Requirement >>
Pull out every line of the items that contains the string "major", matching case exactly.

Data entries >>
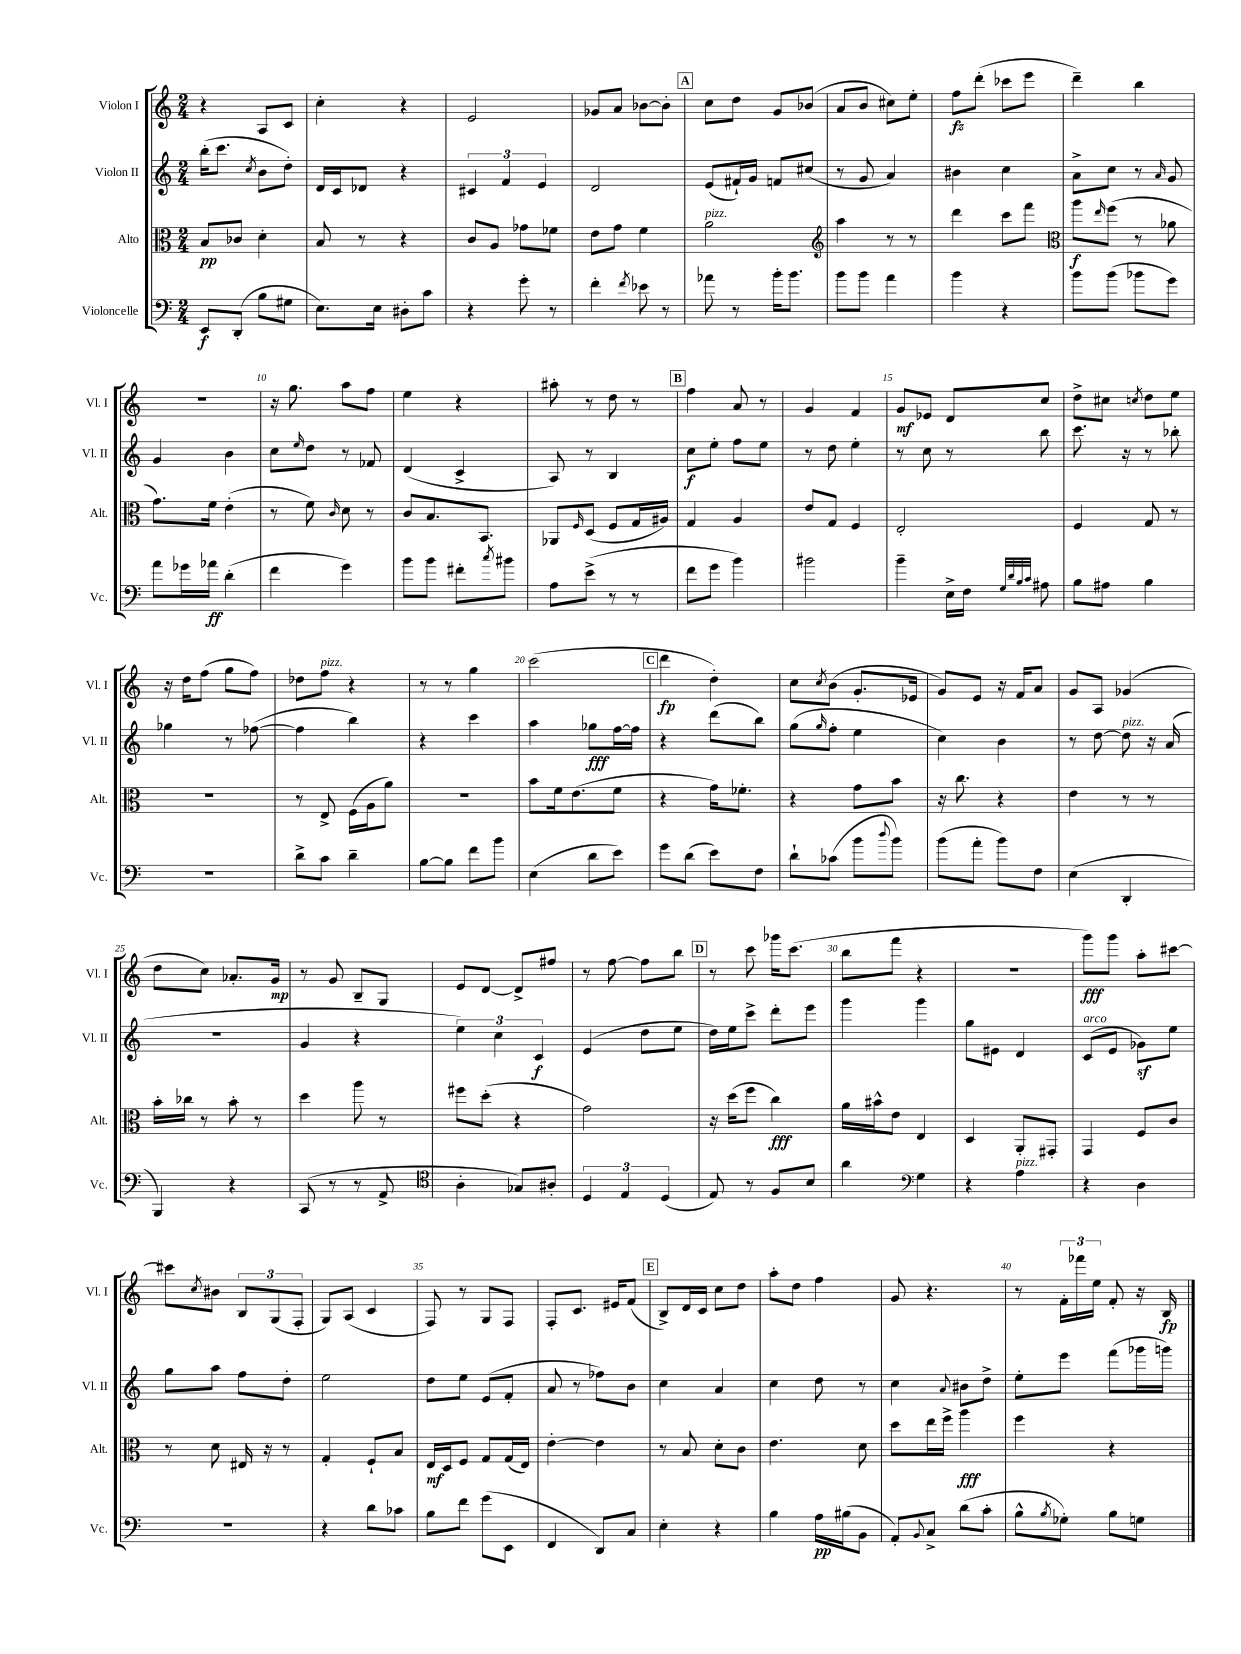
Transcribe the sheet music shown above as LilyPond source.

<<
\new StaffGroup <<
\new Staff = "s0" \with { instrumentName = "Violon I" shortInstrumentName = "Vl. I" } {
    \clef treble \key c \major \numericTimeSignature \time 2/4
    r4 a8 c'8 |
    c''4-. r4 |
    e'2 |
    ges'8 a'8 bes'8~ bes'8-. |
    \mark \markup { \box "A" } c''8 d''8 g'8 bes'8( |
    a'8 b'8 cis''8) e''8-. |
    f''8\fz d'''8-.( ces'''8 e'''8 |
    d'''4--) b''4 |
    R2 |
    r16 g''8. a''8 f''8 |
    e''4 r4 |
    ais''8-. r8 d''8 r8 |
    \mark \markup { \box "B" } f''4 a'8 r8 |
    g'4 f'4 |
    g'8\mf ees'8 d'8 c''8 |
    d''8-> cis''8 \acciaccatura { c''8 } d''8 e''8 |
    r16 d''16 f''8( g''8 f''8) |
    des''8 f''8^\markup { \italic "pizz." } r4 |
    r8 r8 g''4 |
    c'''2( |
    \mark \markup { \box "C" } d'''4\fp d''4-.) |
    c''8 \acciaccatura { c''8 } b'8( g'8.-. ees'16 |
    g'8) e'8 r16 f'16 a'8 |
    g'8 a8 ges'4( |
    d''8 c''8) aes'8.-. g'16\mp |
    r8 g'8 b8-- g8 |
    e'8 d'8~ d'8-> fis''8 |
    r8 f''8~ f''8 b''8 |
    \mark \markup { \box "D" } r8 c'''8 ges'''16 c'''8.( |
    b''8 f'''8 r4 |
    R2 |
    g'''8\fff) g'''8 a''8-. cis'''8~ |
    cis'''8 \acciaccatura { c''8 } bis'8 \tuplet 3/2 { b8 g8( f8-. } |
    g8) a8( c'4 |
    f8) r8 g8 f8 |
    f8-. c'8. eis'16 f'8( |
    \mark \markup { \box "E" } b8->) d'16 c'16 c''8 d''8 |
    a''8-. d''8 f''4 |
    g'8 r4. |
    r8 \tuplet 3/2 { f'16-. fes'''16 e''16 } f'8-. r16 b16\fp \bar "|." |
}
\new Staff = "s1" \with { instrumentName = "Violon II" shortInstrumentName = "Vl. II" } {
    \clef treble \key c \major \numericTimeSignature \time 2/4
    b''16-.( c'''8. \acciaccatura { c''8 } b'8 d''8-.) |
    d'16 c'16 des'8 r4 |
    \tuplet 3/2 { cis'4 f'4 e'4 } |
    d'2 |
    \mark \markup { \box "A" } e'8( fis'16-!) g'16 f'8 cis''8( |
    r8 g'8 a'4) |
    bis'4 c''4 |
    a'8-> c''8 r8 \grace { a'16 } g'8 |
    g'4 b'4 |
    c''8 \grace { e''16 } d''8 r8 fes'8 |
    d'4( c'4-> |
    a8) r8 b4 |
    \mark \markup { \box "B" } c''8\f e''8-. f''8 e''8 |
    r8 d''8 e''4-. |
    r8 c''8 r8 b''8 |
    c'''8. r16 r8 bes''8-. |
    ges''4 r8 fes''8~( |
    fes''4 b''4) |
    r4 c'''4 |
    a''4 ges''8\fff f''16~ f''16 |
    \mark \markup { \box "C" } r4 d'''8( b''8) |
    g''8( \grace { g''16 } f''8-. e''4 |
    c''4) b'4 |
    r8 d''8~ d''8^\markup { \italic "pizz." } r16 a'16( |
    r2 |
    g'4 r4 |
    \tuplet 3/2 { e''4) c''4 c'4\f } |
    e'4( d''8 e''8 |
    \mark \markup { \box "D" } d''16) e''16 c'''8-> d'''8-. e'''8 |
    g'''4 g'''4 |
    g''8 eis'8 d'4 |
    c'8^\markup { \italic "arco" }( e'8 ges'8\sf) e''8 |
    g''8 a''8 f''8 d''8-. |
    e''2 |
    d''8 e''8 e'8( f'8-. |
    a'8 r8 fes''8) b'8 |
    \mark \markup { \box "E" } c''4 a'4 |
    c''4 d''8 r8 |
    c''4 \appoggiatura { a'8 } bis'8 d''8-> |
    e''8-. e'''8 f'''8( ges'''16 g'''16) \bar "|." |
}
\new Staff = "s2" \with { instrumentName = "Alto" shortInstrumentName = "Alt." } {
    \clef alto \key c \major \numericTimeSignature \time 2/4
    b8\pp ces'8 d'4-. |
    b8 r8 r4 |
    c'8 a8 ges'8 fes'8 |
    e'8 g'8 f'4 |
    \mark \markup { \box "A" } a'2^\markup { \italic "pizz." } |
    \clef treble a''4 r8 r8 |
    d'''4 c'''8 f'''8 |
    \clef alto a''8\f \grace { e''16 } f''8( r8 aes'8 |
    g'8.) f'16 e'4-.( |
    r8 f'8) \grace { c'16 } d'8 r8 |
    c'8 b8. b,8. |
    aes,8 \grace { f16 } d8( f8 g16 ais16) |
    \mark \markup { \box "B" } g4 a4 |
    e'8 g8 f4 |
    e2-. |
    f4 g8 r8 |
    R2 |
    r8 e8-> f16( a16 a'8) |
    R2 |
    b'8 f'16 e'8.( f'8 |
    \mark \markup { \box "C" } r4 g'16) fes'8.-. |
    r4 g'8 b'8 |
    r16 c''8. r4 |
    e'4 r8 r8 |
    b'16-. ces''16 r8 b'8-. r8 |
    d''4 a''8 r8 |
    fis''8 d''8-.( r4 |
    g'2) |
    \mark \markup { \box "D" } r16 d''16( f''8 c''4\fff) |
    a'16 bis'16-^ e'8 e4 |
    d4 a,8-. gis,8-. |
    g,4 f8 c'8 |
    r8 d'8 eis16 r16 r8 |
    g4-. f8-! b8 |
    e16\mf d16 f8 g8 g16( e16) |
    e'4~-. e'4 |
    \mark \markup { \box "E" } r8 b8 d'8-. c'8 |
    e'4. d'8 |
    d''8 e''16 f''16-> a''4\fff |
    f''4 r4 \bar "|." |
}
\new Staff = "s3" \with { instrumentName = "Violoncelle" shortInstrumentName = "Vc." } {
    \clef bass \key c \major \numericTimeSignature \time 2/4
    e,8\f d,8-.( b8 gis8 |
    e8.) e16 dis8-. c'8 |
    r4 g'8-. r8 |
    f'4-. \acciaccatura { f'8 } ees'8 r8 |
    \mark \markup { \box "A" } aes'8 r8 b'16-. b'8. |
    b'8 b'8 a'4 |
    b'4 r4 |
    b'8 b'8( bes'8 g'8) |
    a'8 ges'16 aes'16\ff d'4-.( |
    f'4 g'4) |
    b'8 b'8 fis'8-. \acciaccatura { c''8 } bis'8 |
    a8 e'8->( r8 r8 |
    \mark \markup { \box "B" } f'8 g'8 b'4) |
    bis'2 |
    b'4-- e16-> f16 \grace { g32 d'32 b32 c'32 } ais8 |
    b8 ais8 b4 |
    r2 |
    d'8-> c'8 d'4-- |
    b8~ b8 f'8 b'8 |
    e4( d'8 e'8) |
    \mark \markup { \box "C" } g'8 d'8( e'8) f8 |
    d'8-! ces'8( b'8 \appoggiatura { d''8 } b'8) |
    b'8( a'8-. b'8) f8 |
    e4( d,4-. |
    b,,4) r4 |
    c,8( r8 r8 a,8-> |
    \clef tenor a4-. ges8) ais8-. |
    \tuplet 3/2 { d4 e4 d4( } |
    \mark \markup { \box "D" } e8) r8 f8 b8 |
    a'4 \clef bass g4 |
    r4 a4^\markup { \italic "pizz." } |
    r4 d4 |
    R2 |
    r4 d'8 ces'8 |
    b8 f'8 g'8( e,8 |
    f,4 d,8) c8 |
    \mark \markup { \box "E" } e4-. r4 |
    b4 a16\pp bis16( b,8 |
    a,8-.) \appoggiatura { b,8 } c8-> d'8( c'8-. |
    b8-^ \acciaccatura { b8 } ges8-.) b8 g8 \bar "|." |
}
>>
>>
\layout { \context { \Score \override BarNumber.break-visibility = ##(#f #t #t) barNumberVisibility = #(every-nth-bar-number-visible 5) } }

Response >>
    \clef treble \key c \major \numericTimeSignature \time 2/4
    \clef treble \key c \major \numericTimeSignature \time 2/4
    \clef alto \key c \major \numericTimeSignature \time 2/4
    \clef bass \key c \major \numericTimeSignature \time 2/4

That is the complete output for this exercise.